*** Listed records Section Begins ***

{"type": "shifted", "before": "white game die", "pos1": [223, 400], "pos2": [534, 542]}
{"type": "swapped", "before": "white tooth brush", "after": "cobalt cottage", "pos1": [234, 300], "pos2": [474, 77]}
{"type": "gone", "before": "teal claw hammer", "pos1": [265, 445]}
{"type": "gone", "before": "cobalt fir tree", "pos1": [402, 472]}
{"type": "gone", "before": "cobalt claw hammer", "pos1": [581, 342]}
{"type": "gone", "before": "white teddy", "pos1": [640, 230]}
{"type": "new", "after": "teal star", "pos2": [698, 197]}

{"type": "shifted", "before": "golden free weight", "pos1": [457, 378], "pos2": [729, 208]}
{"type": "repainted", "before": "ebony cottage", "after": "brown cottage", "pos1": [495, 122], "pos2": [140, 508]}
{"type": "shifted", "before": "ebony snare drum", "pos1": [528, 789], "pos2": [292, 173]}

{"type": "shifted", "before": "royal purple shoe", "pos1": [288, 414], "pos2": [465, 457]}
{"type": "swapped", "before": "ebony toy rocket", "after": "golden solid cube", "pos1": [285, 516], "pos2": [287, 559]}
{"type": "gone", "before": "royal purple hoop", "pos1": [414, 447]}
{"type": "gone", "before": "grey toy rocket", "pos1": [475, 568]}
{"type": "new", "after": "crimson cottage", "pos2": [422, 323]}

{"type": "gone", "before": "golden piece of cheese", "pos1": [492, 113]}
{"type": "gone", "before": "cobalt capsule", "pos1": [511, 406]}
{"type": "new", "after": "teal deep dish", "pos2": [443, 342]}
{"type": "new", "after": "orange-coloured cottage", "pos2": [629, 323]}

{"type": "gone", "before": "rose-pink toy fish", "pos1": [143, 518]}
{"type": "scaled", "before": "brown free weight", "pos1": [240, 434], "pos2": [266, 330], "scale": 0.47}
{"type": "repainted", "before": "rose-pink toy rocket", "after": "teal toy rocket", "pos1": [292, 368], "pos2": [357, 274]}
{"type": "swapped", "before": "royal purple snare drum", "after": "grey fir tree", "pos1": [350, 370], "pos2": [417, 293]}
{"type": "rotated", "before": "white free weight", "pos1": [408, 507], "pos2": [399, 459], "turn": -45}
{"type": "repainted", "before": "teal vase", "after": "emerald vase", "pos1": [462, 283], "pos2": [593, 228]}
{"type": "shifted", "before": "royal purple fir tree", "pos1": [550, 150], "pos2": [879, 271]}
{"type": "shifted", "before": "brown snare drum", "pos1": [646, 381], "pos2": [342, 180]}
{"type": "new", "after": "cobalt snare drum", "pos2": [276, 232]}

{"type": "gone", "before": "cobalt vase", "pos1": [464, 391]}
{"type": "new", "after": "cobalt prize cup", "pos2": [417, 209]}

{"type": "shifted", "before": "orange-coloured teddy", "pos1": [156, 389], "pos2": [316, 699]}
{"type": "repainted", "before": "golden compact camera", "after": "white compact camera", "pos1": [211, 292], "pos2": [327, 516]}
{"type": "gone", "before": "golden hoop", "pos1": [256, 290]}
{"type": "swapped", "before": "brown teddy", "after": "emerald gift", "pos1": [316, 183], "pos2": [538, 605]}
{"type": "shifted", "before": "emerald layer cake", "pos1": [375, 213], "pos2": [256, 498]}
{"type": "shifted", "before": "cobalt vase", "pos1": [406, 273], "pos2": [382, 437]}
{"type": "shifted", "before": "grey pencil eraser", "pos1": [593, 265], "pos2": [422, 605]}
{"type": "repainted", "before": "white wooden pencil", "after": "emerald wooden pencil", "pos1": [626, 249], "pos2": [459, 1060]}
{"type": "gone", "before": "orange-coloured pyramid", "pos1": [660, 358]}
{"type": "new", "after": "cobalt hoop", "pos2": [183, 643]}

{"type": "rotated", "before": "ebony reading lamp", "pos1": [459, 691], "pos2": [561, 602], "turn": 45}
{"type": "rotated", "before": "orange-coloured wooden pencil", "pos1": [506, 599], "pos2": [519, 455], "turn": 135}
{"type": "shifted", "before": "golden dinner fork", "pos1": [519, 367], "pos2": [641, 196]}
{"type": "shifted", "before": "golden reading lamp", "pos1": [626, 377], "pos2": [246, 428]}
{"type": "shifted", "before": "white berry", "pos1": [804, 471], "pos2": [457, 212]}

*** Listed records Section Ends ***

## [What is being asked]
Only lines that include "claw" belong in the answer; return them from the entries above.

## [Result of the exercise]
{"type": "gone", "before": "teal claw hammer", "pos1": [265, 445]}
{"type": "gone", "before": "cobalt claw hammer", "pos1": [581, 342]}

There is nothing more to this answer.